***** RECORDS FOR THIS EXERCISE

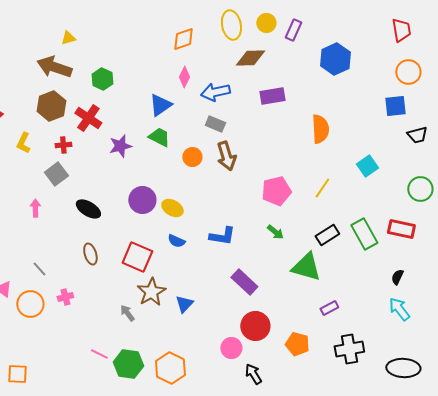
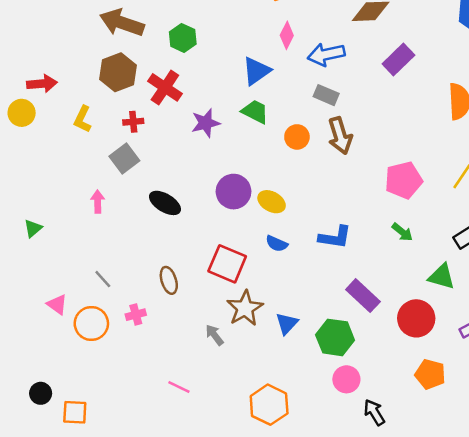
purple rectangle: (272, 96) -> (398, 60), turned -35
brown ellipse: (90, 254) -> (169, 280), moved
green triangle: (306, 267) -> (442, 277), size x0.7
red circle: (255, 326) -> (416, 318), moved
green hexagon: (128, 364) -> (335, 337), moved

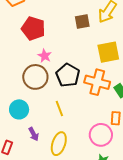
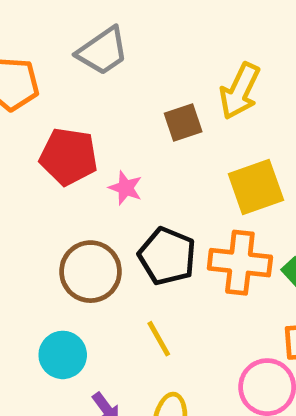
pink star: (45, 56) -> (126, 188), moved

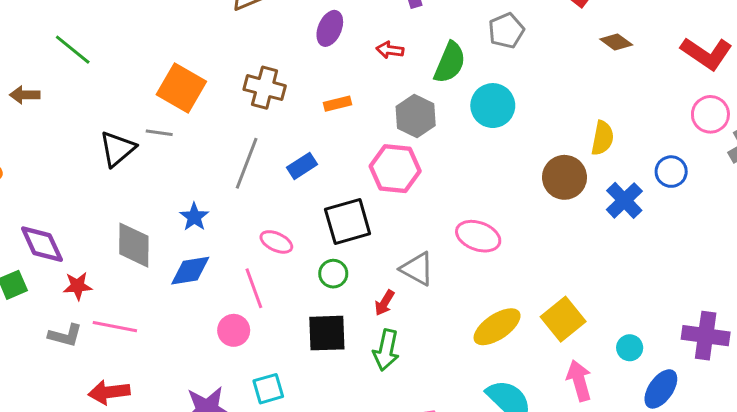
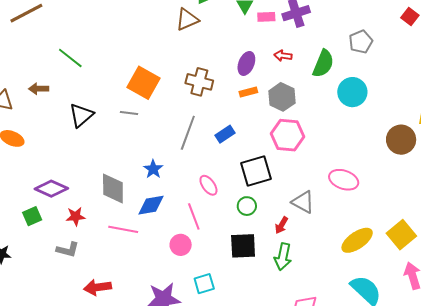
purple ellipse: (330, 28) -> (246, 63), moved
gray hexagon: (416, 116) -> (282, 97), moved
black triangle: (117, 149) -> (81, 115), moved
pink ellipse: (276, 242) -> (208, 185), turned 30
purple diamond: (42, 244) -> (51, 189), turned -40
pink line: (115, 327) -> (123, 229), moved

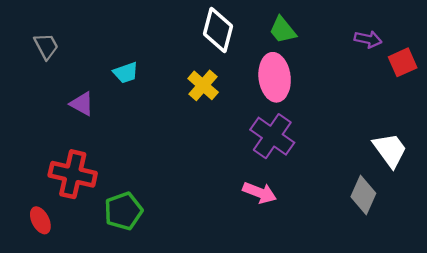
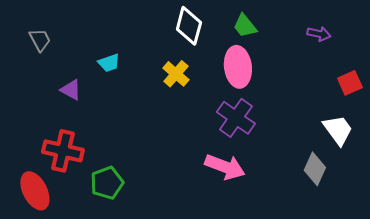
red square: (403, 62) -> (350, 83), moved
pink arrow: (260, 193) -> (225, 167), size x1.4
red ellipse: (40, 220) -> (35, 191), size x1.6

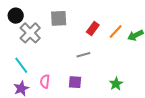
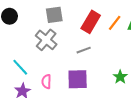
red rectangle: (93, 28) -> (91, 22), size x1.5
gray cross: (30, 33) -> (46, 40), moved
purple square: (75, 82) -> (78, 79), size x1.5

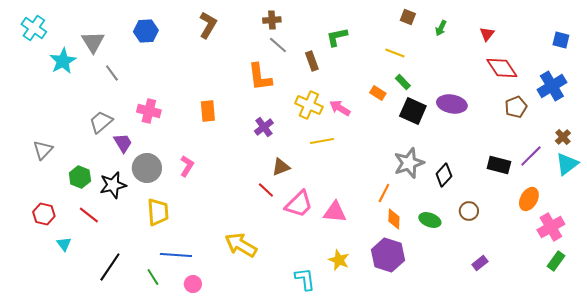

**********

• [WORK REQUEST]
Could you copy out every line in the material above that contains the string "triangle"?

• [REPLY]
green triangle: (306, 267) -> (442, 277), size x0.7
black triangle: (117, 149) -> (81, 115), moved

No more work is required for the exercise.